▸ Task objective: Include in the output exactly the lines from the opening of the data through the line containing "J4 pin 2: N12 -> GND", and nothing more.
:: Source data ::
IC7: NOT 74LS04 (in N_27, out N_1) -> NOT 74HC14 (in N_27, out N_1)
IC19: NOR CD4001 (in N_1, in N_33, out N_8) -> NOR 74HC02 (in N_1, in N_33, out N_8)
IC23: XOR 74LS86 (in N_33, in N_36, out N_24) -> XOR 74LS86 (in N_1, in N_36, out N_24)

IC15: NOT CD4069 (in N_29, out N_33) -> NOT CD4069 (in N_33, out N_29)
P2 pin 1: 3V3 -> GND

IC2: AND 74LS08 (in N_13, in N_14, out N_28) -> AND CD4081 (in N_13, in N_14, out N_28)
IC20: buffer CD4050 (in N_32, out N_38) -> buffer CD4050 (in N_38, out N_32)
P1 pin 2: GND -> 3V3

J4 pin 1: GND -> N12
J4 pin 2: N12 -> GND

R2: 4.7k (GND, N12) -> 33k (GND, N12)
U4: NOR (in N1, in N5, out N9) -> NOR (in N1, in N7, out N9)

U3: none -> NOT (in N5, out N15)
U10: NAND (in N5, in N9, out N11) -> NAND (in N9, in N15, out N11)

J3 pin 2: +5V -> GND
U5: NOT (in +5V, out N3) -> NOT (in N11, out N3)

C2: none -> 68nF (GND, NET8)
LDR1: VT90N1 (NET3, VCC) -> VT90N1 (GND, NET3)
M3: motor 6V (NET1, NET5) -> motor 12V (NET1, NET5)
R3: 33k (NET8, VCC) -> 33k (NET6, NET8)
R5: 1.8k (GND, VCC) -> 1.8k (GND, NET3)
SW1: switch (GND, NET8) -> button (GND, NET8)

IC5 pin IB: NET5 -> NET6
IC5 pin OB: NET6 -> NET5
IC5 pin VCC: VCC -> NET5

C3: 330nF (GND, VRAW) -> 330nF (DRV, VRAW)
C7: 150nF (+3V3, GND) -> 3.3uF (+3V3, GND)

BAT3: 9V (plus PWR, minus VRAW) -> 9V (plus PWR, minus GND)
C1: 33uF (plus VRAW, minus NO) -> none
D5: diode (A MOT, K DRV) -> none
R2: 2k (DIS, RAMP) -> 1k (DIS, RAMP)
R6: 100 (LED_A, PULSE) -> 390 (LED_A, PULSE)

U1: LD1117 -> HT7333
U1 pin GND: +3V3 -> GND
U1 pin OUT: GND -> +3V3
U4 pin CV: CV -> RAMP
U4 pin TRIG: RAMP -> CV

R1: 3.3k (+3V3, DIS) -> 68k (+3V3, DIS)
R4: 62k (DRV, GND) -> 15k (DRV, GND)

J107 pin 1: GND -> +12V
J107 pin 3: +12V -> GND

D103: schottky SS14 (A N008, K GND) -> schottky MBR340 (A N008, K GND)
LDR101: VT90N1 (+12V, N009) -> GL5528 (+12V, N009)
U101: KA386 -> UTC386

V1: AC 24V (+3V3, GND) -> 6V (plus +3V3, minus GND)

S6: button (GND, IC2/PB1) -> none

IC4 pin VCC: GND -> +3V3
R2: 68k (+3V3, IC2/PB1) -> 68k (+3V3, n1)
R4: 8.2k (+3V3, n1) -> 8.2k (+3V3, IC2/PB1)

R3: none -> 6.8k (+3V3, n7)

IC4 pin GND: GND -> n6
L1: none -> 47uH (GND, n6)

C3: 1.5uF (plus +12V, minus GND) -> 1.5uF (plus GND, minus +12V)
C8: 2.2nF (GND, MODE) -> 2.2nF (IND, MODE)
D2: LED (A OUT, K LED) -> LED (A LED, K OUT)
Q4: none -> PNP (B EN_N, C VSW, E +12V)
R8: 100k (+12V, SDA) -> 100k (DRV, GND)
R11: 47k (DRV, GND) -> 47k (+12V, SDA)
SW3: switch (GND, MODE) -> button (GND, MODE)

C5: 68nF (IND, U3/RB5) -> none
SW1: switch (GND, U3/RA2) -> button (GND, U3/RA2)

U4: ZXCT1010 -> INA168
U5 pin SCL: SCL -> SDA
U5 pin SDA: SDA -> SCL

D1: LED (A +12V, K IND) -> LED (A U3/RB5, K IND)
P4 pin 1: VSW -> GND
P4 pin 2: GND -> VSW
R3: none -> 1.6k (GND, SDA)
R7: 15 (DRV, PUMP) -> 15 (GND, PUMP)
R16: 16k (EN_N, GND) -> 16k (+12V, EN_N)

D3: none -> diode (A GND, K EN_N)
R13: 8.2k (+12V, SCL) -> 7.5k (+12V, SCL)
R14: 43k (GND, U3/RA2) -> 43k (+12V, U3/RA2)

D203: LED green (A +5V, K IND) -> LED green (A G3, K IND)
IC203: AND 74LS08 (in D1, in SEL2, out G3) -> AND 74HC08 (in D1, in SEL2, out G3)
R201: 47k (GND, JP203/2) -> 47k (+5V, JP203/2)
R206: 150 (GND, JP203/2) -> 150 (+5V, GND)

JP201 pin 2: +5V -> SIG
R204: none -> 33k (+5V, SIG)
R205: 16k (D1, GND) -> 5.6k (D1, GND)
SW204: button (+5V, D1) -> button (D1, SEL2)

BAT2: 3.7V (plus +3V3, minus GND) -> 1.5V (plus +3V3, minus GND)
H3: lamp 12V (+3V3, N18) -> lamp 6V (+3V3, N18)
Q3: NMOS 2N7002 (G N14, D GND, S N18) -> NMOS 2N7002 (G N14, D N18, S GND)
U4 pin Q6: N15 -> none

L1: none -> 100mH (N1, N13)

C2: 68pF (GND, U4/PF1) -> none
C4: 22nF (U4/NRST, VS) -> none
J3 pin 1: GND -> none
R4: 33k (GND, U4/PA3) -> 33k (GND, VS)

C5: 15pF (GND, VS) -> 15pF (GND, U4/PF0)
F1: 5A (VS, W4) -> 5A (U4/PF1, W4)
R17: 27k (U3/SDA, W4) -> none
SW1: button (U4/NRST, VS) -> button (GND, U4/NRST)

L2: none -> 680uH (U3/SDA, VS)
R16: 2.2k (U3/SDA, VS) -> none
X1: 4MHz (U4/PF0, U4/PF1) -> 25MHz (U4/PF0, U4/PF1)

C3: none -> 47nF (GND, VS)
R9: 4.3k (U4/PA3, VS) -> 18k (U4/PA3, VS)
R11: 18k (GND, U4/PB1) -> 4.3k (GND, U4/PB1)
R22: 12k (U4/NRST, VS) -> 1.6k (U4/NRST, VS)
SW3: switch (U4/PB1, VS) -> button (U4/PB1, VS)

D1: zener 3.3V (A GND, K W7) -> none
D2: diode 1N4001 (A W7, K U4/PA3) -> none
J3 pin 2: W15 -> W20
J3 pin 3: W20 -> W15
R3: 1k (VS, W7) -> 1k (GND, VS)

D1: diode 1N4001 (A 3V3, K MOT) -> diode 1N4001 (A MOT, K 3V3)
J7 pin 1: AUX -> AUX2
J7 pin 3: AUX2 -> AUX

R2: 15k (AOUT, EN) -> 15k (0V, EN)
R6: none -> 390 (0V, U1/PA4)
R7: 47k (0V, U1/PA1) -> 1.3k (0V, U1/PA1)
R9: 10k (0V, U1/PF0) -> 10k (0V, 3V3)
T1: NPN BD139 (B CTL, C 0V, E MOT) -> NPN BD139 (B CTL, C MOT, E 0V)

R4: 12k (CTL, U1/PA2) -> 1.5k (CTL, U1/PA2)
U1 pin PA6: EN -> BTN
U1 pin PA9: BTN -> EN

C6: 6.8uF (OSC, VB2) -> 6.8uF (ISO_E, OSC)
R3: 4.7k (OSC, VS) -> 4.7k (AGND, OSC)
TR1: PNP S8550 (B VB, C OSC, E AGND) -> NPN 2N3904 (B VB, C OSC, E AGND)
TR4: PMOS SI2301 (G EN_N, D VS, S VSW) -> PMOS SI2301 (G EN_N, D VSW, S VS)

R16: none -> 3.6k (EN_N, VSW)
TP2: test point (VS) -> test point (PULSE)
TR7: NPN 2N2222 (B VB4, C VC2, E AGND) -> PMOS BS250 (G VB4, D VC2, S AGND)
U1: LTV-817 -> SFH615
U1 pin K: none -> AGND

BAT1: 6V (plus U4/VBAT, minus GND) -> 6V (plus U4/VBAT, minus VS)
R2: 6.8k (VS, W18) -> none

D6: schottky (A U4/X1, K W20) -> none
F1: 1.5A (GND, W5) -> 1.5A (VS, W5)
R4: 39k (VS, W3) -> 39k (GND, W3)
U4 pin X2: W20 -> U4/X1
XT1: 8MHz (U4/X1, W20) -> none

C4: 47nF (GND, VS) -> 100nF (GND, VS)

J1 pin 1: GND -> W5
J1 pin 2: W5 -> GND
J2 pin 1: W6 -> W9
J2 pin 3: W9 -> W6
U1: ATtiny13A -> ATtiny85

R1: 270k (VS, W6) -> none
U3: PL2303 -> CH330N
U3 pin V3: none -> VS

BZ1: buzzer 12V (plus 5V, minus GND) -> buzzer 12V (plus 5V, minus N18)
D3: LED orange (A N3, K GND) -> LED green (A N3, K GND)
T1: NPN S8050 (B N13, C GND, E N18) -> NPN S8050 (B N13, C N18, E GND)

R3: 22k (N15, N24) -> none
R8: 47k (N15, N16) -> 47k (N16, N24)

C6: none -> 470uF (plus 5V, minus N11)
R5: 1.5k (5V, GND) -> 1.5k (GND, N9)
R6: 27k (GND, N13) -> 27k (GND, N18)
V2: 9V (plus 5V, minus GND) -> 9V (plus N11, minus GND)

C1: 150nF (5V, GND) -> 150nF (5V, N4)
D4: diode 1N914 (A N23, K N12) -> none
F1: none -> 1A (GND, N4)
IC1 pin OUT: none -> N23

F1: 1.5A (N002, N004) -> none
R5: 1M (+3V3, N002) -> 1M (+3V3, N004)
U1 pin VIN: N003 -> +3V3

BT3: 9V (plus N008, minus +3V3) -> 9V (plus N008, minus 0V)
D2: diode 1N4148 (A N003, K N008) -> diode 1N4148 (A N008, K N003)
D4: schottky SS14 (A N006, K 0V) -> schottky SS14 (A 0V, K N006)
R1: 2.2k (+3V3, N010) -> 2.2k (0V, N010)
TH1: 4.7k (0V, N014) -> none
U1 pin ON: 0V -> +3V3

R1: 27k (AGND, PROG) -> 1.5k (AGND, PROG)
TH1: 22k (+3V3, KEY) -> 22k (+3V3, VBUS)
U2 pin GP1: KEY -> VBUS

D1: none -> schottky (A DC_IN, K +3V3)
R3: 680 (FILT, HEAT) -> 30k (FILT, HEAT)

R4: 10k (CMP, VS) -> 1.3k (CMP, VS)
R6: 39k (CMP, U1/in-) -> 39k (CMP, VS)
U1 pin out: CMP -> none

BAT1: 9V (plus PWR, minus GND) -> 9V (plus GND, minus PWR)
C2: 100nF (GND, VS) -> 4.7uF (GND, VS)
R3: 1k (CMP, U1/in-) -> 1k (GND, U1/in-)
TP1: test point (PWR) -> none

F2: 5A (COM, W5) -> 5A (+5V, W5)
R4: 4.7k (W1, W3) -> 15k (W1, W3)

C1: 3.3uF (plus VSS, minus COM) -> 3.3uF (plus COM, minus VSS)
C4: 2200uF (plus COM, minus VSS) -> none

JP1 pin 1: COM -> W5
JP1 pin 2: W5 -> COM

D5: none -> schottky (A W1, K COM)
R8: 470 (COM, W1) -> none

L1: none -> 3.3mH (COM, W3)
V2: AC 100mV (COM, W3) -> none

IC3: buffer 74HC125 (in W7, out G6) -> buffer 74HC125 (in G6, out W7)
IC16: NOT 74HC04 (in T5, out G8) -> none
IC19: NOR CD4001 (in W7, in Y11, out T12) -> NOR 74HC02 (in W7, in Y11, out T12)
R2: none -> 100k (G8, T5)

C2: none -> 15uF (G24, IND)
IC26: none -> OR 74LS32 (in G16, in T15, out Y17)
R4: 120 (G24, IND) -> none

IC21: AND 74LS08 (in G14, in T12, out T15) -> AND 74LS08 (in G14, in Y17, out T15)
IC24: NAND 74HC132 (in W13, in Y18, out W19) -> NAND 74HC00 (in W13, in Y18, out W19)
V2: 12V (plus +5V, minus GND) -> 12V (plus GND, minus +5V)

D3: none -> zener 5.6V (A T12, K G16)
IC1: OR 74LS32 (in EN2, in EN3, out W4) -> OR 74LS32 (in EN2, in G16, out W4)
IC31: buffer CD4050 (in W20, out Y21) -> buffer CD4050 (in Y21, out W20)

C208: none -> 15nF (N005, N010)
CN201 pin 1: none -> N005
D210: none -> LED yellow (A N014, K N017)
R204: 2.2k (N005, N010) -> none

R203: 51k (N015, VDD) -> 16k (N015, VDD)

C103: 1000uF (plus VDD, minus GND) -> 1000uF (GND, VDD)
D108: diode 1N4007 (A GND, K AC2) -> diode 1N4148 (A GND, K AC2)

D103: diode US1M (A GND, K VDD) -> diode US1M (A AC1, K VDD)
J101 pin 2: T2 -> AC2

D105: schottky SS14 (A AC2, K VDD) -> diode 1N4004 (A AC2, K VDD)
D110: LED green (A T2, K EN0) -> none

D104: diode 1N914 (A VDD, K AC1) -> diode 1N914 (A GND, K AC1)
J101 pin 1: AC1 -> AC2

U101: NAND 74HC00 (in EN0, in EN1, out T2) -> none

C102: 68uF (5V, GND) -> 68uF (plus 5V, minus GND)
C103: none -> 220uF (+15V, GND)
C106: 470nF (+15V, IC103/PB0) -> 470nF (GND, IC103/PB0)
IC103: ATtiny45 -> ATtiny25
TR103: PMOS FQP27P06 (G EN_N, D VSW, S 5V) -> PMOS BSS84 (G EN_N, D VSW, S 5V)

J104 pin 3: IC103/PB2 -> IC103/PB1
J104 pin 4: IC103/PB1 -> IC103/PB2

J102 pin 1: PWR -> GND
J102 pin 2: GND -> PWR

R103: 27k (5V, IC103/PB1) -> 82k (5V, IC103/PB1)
:::
▸ Exercise answer:
IC7: NOT 74LS04 (in N_27, out N_1) -> NOT 74HC14 (in N_27, out N_1)
IC19: NOR CD4001 (in N_1, in N_33, out N_8) -> NOR 74HC02 (in N_1, in N_33, out N_8)
IC23: XOR 74LS86 (in N_33, in N_36, out N_24) -> XOR 74LS86 (in N_1, in N_36, out N_24)

IC15: NOT CD4069 (in N_29, out N_33) -> NOT CD4069 (in N_33, out N_29)
P2 pin 1: 3V3 -> GND

IC2: AND 74LS08 (in N_13, in N_14, out N_28) -> AND CD4081 (in N_13, in N_14, out N_28)
IC20: buffer CD4050 (in N_32, out N_38) -> buffer CD4050 (in N_38, out N_32)
P1 pin 2: GND -> 3V3

J4 pin 1: GND -> N12
J4 pin 2: N12 -> GND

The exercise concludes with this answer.